### Exercise instructions:
In the listing below, locate the line containing "(161, 219) = (351, 202): blue" and the line containing "(213, 275) = (266, 268): brown". Output both of them and every line between, exactly as written, and nothing more.

### Given records:

──────

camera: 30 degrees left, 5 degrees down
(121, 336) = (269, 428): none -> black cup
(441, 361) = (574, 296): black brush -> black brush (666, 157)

──────

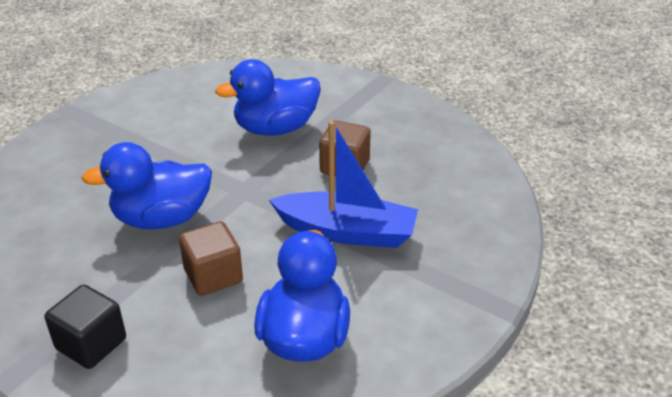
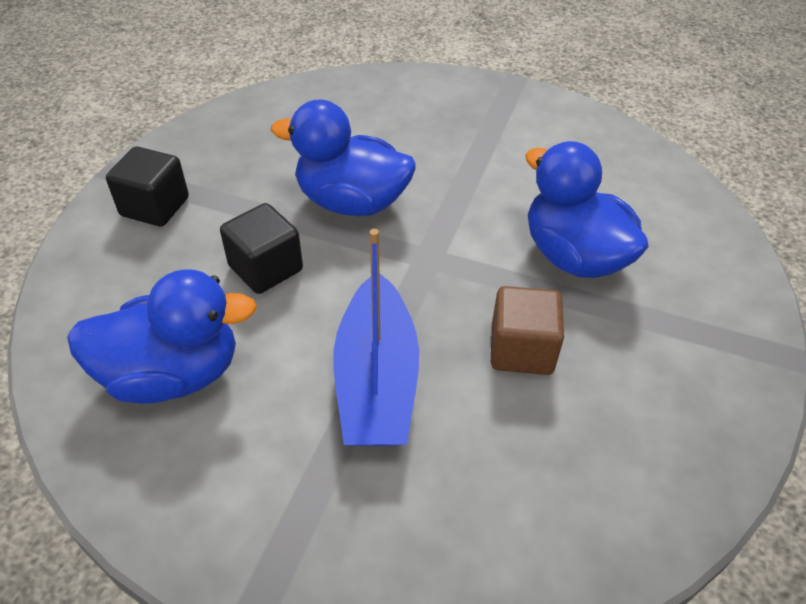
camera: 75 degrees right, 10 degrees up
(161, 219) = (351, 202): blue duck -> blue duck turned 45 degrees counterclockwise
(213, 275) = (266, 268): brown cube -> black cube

──────

### Solution below:
(161, 219) = (351, 202): blue duck -> blue duck turned 45 degrees counterclockwise
(213, 275) = (266, 268): brown cube -> black cube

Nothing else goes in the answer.